▸ **Task description**: Write out the data word for word, taking care that no picture is carried over.

▸ **Data supplied**:
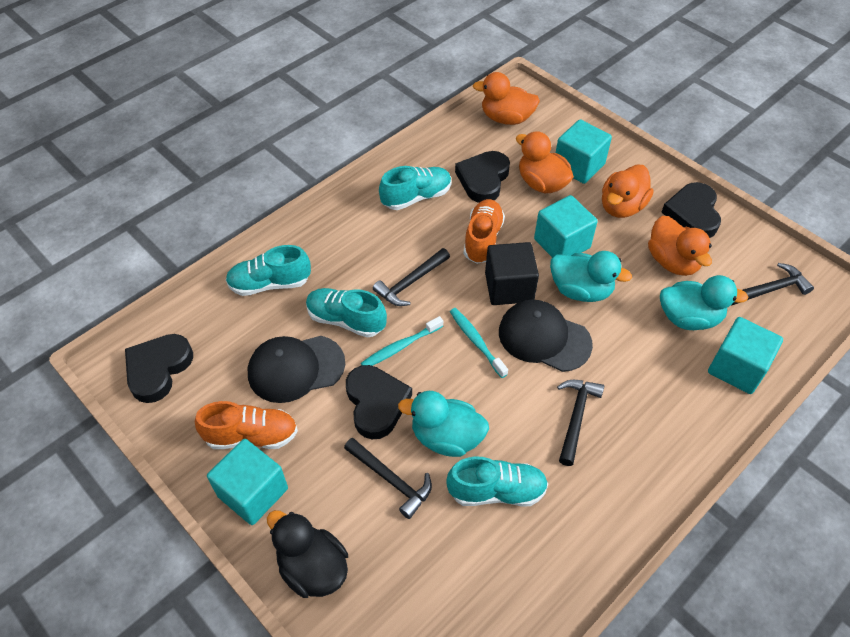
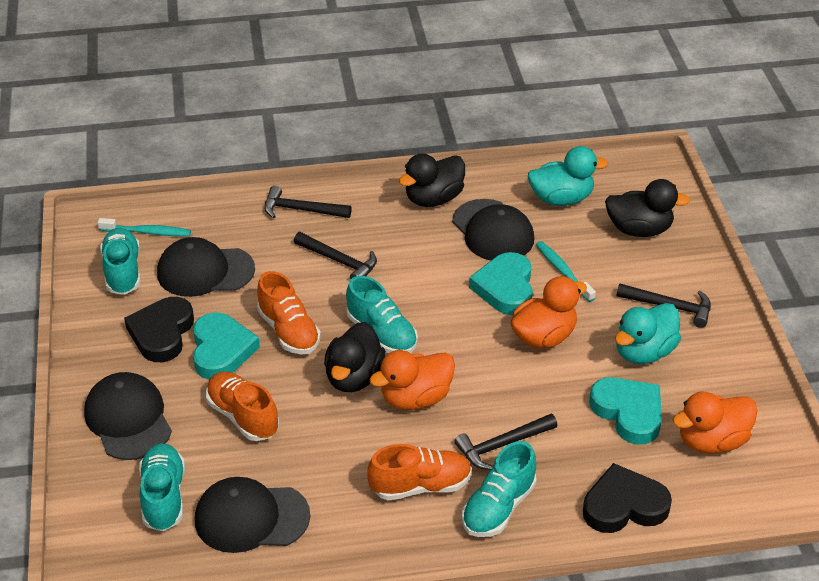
black cap: 2 -> 4
black cube: 1 -> 0
black duck: 1 -> 3
black heart: 4 -> 2
orange duck: 4 -> 3
orange shoe: 2 -> 3
turquoise cube: 4 -> 0
turquoise duck: 3 -> 2
turquoise heart: 0 -> 3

▸ **Your response**:
black cap: 2 -> 4
black cube: 1 -> 0
black duck: 1 -> 3
black heart: 4 -> 2
orange duck: 4 -> 3
orange shoe: 2 -> 3
turquoise cube: 4 -> 0
turquoise duck: 3 -> 2
turquoise heart: 0 -> 3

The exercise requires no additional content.